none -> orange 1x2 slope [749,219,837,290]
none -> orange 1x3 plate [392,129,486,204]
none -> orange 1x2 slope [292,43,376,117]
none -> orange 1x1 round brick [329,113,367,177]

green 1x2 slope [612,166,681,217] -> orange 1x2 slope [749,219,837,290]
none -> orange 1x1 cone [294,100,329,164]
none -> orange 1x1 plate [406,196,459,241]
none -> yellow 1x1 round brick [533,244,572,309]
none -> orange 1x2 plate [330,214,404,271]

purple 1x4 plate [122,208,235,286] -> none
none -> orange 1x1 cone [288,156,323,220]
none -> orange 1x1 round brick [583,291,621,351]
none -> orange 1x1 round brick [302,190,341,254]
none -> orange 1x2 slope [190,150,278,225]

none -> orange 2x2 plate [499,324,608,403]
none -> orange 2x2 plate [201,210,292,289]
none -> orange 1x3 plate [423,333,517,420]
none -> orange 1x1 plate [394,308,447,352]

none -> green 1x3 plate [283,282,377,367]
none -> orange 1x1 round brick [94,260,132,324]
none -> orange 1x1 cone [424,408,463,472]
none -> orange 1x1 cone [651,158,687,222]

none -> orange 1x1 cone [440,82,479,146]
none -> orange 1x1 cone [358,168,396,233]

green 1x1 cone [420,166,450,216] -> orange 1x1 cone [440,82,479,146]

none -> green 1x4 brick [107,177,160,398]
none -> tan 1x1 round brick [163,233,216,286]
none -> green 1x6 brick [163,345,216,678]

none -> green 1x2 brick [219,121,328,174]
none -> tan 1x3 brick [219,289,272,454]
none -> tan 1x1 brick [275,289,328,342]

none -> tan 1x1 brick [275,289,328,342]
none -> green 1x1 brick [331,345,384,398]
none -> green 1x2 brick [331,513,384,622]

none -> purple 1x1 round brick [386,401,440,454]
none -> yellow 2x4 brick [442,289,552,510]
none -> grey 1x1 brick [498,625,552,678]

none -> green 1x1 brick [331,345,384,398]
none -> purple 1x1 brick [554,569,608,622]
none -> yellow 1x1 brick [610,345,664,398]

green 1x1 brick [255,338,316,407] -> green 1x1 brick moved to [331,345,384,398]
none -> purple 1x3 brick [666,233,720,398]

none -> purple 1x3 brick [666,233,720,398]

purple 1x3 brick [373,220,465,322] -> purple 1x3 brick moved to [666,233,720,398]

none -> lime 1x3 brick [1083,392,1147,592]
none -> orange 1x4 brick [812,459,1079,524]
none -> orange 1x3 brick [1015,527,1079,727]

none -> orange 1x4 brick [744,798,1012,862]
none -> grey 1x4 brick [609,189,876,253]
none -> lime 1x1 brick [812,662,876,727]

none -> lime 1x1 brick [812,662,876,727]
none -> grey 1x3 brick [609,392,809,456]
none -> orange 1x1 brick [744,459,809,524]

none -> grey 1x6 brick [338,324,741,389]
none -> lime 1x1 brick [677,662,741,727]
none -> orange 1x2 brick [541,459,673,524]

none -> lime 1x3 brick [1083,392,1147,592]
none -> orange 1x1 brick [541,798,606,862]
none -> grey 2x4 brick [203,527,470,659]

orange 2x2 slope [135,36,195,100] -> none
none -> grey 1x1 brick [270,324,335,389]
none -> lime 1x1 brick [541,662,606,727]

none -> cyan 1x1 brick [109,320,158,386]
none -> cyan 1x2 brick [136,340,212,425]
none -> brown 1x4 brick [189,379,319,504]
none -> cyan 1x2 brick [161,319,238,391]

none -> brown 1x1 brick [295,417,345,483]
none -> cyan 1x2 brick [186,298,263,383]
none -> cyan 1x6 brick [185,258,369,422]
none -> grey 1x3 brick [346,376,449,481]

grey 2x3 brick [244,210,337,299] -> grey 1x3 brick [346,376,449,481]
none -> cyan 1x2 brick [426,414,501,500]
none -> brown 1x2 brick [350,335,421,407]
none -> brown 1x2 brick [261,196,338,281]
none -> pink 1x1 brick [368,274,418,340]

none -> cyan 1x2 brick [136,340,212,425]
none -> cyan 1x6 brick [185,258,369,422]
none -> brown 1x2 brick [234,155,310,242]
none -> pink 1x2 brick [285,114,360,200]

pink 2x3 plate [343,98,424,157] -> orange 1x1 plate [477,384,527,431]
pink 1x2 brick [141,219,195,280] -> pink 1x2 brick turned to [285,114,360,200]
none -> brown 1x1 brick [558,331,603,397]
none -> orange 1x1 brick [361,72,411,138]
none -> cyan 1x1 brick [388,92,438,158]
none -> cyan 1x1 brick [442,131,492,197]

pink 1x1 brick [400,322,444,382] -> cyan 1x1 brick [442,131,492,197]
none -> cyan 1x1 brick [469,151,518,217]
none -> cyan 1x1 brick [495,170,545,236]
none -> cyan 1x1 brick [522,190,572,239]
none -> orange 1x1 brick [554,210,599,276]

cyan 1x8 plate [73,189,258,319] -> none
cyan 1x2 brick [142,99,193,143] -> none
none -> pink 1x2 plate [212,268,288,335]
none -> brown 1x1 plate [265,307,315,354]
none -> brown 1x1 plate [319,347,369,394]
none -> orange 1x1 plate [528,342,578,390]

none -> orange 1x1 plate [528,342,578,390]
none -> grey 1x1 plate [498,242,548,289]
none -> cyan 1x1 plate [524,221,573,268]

WHAT IS EXPECTED — For the records above, count the lines that contain the word "slope" and give only that number.

RESULT OF THE EXERCISE — 5